* [What to work on]:
Below are the records; count the lines in which "shelving" occurs and report only that number.

* [Data items]:
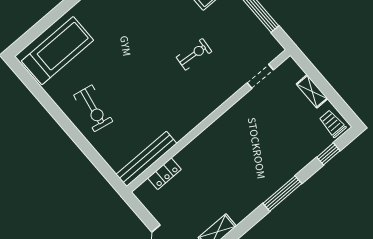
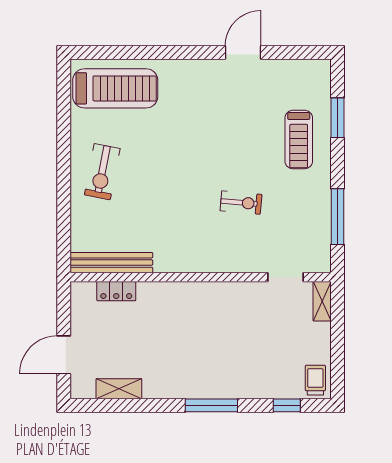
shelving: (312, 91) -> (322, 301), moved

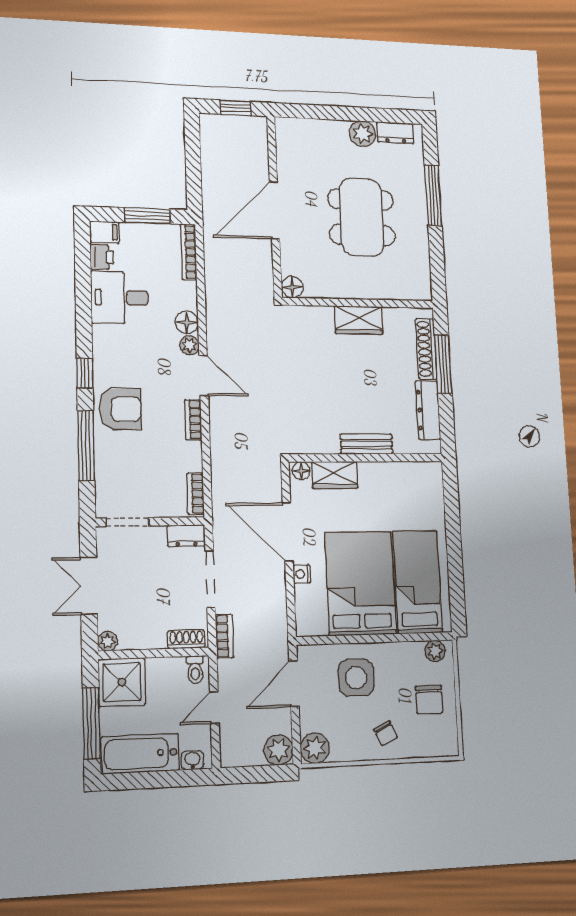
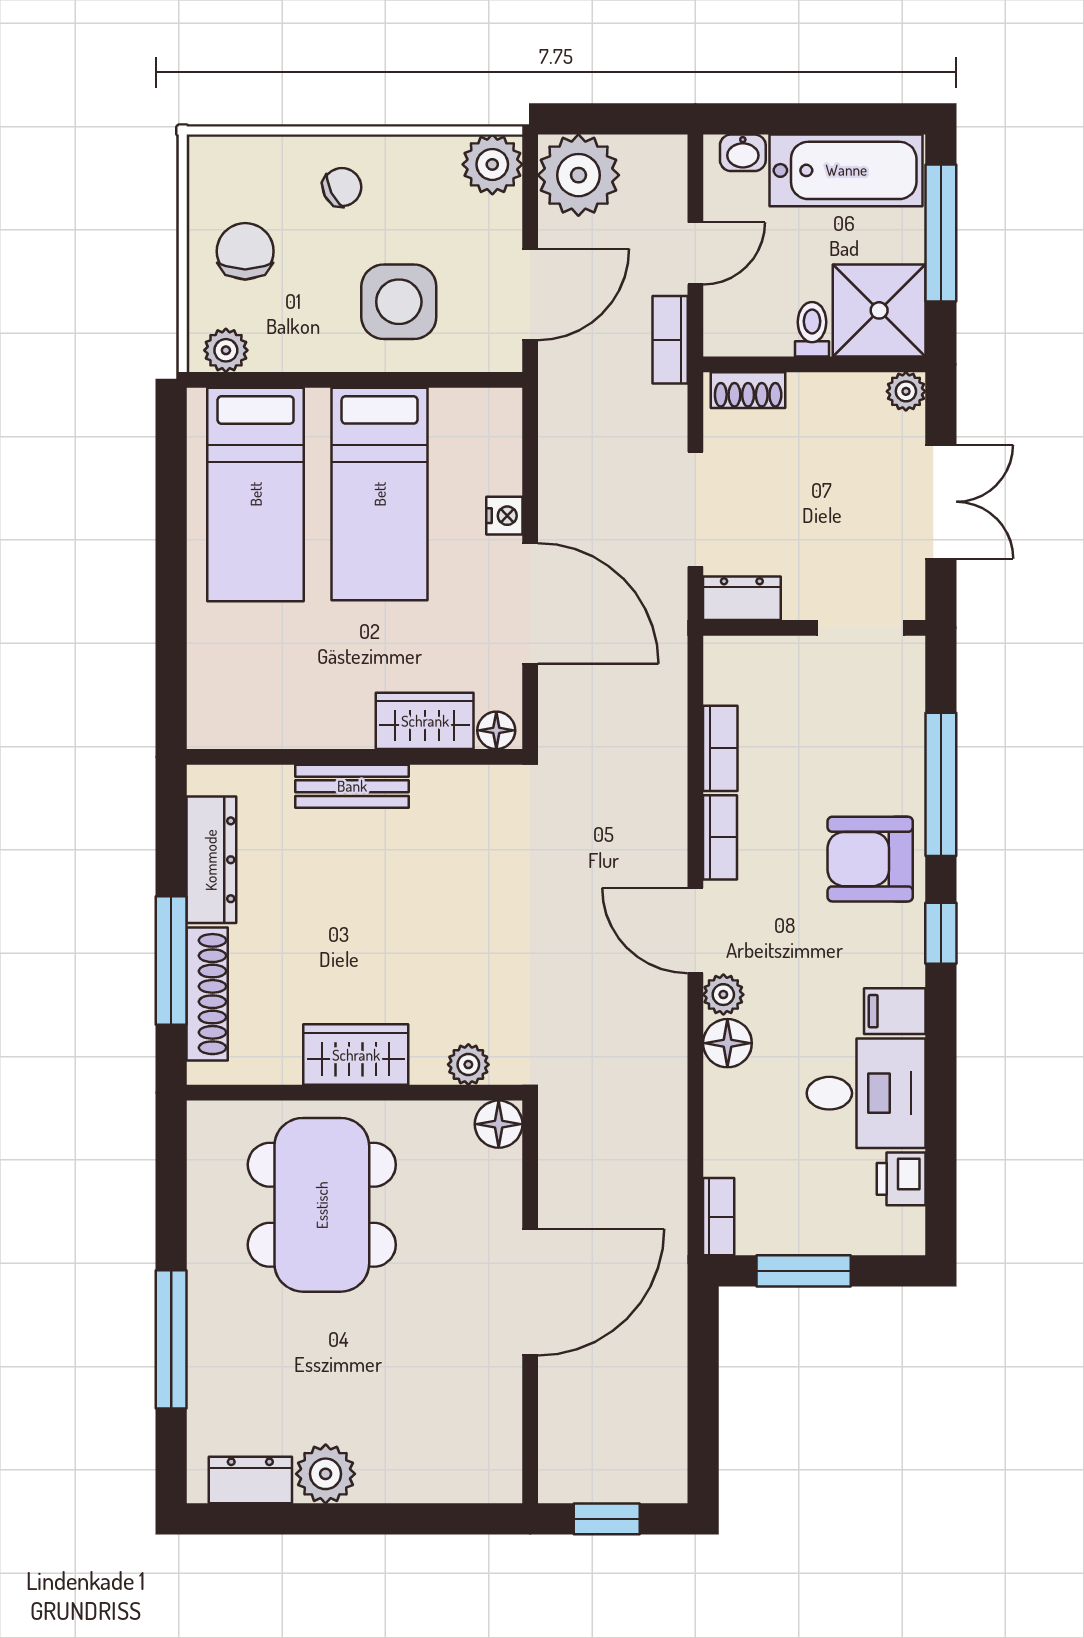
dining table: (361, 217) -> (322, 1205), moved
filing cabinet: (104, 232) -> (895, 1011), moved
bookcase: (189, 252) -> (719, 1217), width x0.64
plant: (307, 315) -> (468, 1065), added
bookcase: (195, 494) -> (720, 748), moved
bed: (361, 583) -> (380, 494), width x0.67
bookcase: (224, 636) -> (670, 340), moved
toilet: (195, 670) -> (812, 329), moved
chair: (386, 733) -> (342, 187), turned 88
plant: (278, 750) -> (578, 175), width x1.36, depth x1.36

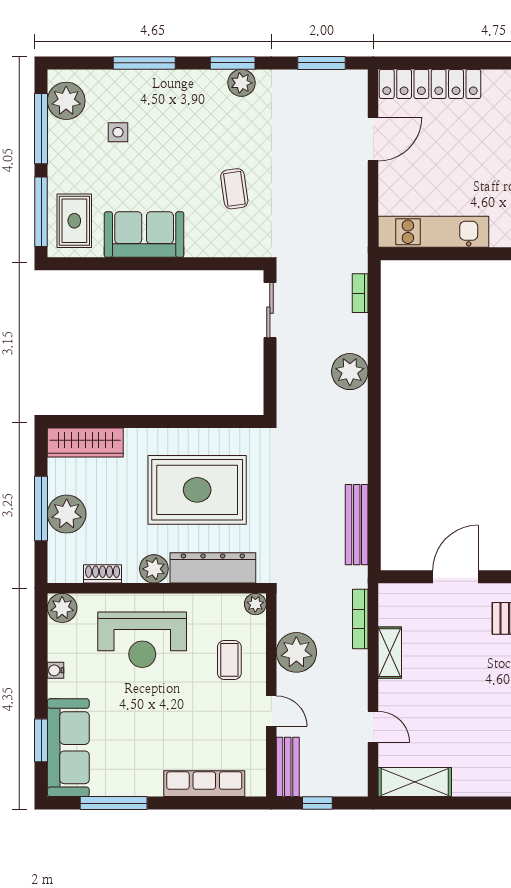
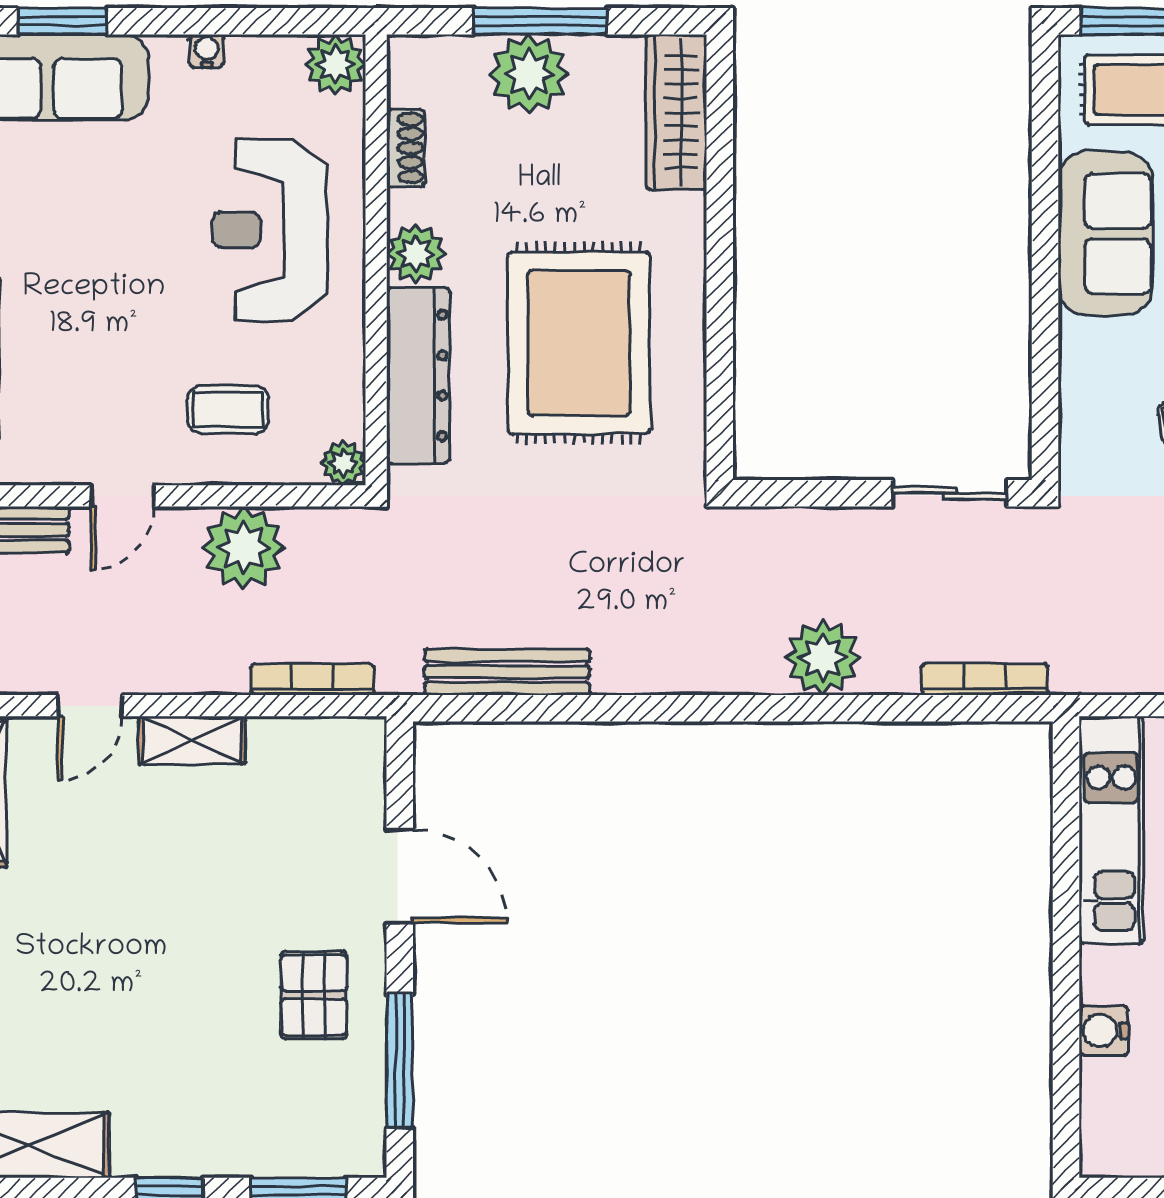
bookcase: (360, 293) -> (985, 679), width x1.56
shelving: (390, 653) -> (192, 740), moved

* [Task output]:
2